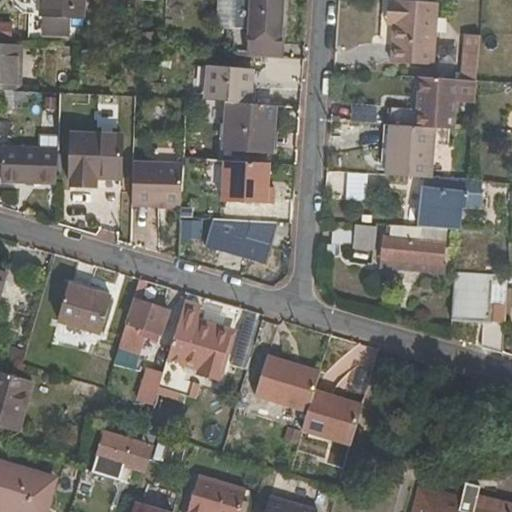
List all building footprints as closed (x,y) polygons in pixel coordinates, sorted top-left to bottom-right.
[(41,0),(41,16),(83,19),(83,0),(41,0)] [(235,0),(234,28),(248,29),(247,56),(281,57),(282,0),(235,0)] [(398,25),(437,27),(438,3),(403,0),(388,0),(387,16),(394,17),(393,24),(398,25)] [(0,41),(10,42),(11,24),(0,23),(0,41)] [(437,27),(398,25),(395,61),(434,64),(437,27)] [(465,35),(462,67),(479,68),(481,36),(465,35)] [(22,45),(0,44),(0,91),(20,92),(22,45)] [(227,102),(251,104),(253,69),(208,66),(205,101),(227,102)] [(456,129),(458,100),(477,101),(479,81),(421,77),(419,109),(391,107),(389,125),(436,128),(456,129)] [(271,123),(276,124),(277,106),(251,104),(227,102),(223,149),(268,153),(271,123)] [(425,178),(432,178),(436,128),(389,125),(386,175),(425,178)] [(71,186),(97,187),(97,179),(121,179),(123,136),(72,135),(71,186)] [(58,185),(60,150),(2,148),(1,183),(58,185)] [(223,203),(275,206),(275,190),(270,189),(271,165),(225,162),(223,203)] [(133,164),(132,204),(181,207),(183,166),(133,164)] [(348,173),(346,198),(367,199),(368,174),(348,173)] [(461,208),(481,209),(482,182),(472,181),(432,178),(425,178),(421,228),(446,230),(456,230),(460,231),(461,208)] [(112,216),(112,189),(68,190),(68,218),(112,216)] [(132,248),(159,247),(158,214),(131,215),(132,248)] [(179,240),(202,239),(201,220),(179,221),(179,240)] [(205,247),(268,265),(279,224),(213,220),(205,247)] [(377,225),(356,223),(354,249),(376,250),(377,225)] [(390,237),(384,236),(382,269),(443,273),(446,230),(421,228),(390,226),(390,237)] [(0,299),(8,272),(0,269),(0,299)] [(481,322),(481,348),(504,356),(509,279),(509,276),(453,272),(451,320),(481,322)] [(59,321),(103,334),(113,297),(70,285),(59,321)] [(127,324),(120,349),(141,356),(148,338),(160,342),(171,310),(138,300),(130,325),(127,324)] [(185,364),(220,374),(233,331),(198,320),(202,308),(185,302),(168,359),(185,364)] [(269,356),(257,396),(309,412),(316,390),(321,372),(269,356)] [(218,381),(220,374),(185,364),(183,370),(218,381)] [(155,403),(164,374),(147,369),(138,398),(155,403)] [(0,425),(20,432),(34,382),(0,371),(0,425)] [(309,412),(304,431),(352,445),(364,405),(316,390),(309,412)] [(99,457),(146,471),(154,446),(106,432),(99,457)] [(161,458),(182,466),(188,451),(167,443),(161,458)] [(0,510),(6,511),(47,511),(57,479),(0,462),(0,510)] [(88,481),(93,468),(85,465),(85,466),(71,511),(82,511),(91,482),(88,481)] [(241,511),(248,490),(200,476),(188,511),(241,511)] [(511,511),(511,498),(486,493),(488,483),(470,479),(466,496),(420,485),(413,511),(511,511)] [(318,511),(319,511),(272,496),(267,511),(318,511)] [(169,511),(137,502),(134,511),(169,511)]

════════════════════

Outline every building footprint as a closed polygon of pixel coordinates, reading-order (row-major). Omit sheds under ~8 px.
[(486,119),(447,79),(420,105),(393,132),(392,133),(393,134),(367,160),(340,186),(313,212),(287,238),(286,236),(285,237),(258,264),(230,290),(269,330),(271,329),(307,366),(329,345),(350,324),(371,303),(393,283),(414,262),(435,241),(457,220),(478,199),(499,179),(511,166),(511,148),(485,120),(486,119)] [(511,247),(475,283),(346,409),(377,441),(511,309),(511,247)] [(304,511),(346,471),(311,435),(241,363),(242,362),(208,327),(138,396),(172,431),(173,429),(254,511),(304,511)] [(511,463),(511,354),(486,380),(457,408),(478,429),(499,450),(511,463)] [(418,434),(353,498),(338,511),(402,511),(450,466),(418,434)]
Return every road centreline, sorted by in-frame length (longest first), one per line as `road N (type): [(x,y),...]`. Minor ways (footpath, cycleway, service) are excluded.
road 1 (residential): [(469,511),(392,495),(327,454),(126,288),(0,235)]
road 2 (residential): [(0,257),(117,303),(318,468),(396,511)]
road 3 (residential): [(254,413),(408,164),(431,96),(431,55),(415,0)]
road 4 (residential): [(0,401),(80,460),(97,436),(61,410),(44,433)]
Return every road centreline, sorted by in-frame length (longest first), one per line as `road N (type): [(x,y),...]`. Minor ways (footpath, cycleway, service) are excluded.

════════════════════

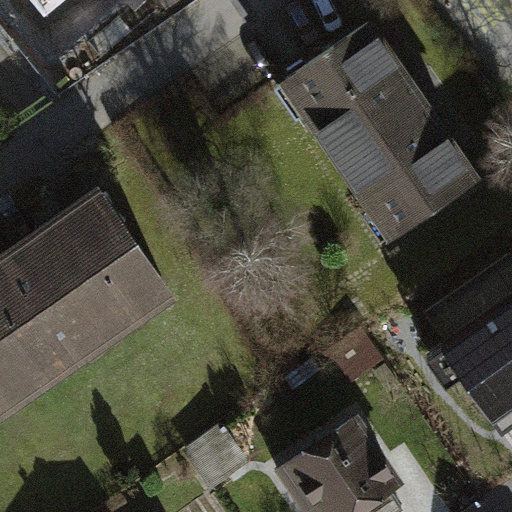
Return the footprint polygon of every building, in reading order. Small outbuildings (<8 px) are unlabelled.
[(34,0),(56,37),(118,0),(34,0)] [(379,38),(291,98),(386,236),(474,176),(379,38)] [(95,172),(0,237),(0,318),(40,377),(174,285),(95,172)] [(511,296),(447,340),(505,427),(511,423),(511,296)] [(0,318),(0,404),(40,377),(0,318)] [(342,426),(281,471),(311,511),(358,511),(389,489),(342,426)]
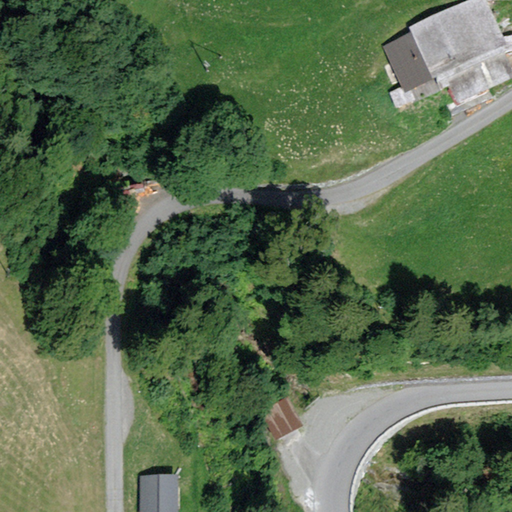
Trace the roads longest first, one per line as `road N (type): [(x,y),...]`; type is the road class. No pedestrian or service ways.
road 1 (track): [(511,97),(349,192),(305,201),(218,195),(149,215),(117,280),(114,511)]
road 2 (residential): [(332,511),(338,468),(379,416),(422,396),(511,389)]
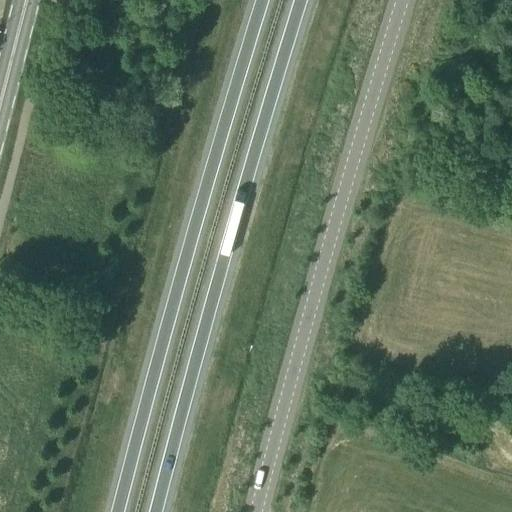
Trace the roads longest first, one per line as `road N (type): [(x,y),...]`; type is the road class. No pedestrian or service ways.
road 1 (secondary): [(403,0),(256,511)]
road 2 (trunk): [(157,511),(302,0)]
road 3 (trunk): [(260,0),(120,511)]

════════════════════

Find each line in the records above that contains the word "coordinates" and copy those lines out in full.

▸ ANSWER
List all building footprints as closed (x,y) polygons in pixel coordinates, sorted top-left to bottom-right.
Outline every building footprint as a closed polygon of pixel coordinates, reading-order (row-major). Omit sheds under ~8 px.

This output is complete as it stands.